▸ **Task requirements**: Please report every line in the entries that contains the string "pink".

==== The records ====

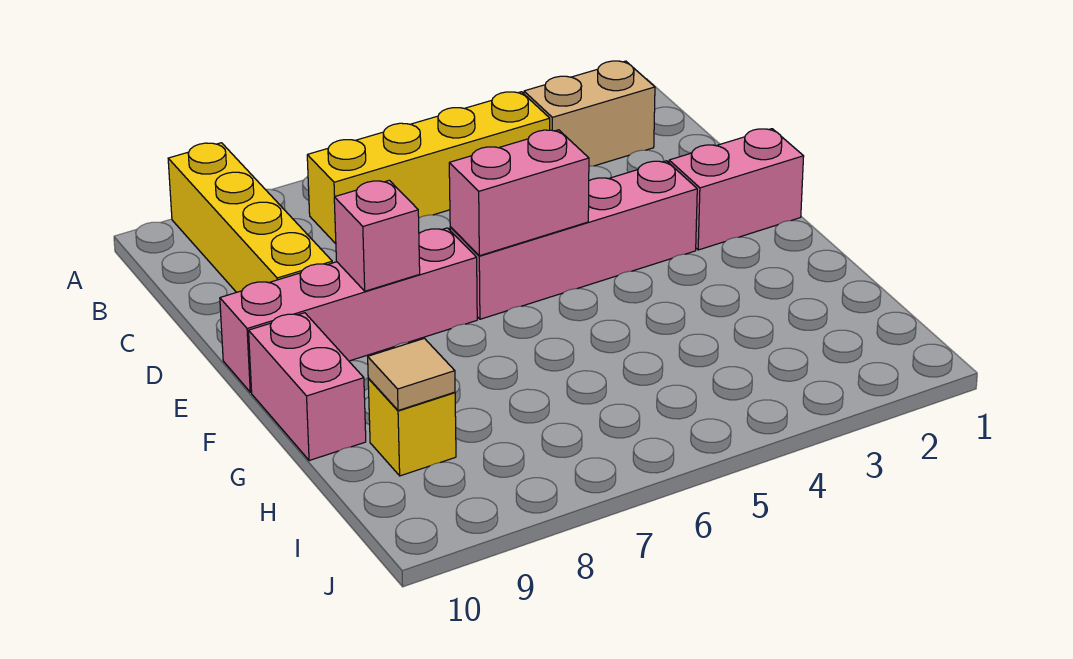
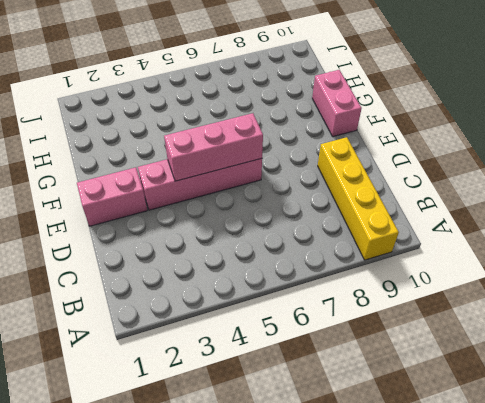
pink brick E4:E6 level 2 -> pink brick E5:E6 level 2
none -> tan brick B2:B3 level 1
none -> yellow brick B4:B7 level 1

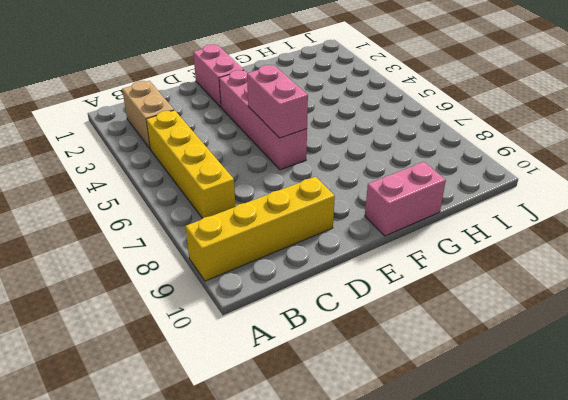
none -> pink brick E7:E10 level 1
none -> yellow brick H9 level 1

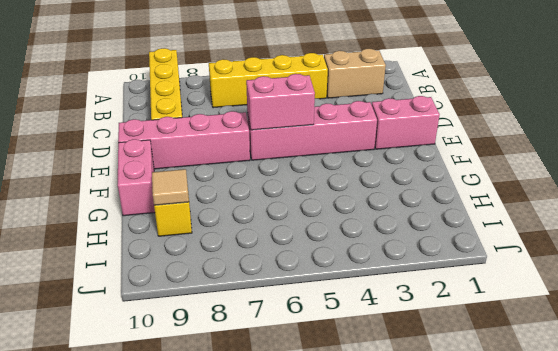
none -> pink brick E8 level 2

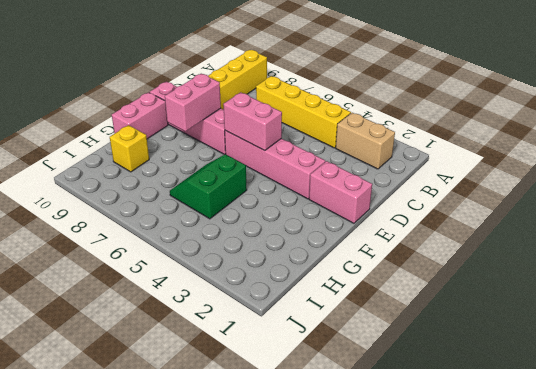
pink brick E8:F8 level 2 -> pink brick E8 level 2
green slope G5:H6 level 1 top 5 -> none
none -> tan tile H9 level 2

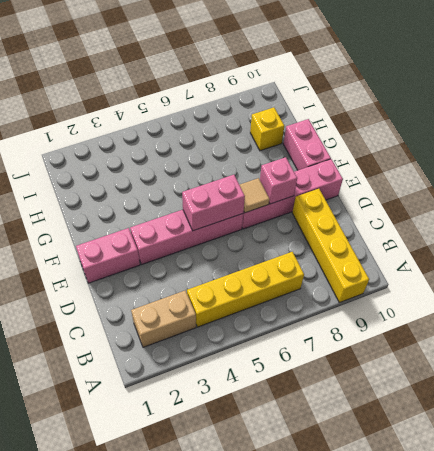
tan tile E7 level 2 -> tan tile H9 level 2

====

▸ **Exercise solution**:
pink brick E4:E6 level 2 -> pink brick E5:E6 level 2
none -> pink brick E7:E10 level 1
none -> pink brick E8 level 2
pink brick E8:F8 level 2 -> pink brick E8 level 2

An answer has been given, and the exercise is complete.